### Items from a dataset

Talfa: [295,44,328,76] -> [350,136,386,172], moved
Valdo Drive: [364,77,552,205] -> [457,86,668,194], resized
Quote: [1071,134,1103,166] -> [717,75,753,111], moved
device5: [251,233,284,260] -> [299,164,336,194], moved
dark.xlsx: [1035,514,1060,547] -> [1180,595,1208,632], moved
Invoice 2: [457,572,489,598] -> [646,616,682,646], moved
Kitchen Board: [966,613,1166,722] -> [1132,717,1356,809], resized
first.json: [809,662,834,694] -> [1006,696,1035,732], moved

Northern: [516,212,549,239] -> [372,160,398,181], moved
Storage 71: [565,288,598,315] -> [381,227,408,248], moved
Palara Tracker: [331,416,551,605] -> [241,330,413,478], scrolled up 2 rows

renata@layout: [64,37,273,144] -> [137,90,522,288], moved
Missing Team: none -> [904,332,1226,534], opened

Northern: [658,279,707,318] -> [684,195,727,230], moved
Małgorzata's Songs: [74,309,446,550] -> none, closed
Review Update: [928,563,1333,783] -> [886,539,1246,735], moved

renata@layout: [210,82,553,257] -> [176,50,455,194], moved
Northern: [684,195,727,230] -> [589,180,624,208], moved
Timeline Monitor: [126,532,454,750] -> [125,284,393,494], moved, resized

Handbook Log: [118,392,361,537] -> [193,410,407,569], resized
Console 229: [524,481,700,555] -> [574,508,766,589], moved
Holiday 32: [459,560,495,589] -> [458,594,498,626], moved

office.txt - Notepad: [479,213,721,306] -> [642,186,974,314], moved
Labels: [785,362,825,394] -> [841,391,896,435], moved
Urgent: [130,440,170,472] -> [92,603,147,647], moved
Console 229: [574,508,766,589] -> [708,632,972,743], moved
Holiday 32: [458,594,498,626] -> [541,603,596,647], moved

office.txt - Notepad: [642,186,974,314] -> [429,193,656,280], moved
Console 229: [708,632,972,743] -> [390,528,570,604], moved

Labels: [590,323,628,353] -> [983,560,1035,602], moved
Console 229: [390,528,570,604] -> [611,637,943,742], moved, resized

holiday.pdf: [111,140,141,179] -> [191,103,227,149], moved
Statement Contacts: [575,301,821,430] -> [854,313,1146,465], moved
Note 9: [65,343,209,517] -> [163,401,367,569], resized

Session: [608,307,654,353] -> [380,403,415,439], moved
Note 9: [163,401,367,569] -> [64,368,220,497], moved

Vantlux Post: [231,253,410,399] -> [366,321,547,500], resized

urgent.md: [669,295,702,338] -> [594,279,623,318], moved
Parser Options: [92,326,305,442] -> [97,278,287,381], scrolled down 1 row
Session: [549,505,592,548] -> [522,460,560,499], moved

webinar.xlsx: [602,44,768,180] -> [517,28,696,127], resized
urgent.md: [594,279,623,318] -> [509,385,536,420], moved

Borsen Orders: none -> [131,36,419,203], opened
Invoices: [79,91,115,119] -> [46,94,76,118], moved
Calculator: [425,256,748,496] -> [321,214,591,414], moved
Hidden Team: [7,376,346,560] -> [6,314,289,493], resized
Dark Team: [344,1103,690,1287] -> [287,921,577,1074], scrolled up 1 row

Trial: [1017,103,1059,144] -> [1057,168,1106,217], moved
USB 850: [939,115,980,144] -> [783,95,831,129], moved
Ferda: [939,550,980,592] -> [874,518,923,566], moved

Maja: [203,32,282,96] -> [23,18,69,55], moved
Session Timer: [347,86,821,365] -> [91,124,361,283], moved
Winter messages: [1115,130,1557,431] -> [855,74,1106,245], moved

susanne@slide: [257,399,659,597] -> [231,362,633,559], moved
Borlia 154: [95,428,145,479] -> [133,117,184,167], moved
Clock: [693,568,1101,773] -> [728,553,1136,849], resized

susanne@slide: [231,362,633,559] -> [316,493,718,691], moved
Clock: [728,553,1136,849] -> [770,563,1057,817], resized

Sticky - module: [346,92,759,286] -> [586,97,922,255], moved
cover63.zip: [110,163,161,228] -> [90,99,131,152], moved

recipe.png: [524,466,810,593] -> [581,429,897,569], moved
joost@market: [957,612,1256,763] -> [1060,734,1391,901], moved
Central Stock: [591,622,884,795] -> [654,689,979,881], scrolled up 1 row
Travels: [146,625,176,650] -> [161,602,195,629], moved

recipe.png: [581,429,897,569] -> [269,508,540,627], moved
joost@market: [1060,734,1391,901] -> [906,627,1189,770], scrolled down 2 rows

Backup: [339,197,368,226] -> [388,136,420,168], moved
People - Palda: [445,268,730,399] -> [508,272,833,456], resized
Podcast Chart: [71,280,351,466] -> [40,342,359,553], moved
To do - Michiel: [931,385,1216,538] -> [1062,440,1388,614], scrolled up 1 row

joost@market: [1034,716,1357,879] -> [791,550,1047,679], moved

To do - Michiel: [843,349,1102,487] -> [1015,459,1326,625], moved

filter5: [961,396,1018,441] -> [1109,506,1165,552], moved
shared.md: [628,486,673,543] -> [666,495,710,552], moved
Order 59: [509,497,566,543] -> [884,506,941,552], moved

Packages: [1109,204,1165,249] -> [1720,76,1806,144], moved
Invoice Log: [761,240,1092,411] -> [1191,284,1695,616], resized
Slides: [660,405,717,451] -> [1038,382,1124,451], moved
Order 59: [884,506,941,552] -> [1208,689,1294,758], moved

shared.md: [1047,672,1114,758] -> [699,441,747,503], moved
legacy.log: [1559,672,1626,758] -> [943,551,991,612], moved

### EXERCISE BRIEF
Using the data above, count the lines that include "Session" and write the number alone.

### TASK RESULT
3